● **ACTIVITY**: Return, from the lines below, each one that includes the word "pelota".

● **EXCERPTED DATA**:
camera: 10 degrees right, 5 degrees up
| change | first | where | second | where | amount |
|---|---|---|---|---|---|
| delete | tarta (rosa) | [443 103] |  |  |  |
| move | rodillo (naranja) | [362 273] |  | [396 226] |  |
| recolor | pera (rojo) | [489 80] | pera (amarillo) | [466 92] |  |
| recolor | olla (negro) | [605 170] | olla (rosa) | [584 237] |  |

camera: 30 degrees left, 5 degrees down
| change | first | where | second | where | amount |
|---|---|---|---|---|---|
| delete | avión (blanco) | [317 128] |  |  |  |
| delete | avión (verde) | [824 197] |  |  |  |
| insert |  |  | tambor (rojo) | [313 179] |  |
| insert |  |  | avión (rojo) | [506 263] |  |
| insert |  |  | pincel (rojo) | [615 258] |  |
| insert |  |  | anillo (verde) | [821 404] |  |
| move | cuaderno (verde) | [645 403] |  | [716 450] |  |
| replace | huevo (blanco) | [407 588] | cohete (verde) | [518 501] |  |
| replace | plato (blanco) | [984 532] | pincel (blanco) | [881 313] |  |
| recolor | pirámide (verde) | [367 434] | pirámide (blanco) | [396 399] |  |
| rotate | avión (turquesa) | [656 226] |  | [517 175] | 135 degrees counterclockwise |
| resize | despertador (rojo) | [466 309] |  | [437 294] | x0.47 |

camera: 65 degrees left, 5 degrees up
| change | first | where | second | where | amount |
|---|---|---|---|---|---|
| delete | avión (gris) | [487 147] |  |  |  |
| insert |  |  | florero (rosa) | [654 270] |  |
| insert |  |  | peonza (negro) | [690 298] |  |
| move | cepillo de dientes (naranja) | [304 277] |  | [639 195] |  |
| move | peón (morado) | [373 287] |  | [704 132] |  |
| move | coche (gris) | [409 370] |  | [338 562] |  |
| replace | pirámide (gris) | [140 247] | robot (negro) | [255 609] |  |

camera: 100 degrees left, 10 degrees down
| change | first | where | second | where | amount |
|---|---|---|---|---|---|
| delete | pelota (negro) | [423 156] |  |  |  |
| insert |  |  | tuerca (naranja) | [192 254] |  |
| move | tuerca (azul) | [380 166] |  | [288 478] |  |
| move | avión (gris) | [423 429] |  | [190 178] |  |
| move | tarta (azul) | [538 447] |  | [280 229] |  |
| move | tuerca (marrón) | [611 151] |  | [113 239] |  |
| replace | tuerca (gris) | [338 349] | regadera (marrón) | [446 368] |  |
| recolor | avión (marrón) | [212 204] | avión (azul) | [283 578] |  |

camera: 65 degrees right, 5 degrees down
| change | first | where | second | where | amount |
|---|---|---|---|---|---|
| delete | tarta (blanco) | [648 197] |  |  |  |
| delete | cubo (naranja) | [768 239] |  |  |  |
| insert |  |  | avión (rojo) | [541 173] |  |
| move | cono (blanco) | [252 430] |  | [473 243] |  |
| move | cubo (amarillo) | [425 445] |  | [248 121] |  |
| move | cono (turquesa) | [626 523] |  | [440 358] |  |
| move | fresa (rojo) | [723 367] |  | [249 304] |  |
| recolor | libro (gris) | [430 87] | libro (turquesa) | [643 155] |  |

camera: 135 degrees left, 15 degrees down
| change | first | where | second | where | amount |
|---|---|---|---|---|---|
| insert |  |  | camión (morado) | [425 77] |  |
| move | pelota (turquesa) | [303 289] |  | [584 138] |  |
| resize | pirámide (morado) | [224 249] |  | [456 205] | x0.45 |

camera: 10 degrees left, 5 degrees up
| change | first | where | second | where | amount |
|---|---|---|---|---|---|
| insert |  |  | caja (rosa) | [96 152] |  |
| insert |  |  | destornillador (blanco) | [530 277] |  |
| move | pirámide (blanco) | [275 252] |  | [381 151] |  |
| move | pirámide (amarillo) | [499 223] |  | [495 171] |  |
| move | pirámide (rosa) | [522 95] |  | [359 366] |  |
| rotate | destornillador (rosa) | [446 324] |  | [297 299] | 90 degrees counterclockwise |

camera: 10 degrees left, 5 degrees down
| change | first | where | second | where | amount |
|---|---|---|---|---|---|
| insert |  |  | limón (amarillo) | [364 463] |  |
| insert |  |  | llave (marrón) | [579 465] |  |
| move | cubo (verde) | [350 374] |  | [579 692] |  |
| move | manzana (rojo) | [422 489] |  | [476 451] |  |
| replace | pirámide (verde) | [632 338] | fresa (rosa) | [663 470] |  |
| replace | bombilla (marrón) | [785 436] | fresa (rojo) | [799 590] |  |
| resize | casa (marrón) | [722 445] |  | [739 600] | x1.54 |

● **ANSWER BOX**:
| delete | pelota (negro) | [423 156] |  |  |  |
| move | pelota (turquesa) | [303 289] |  | [584 138] |  |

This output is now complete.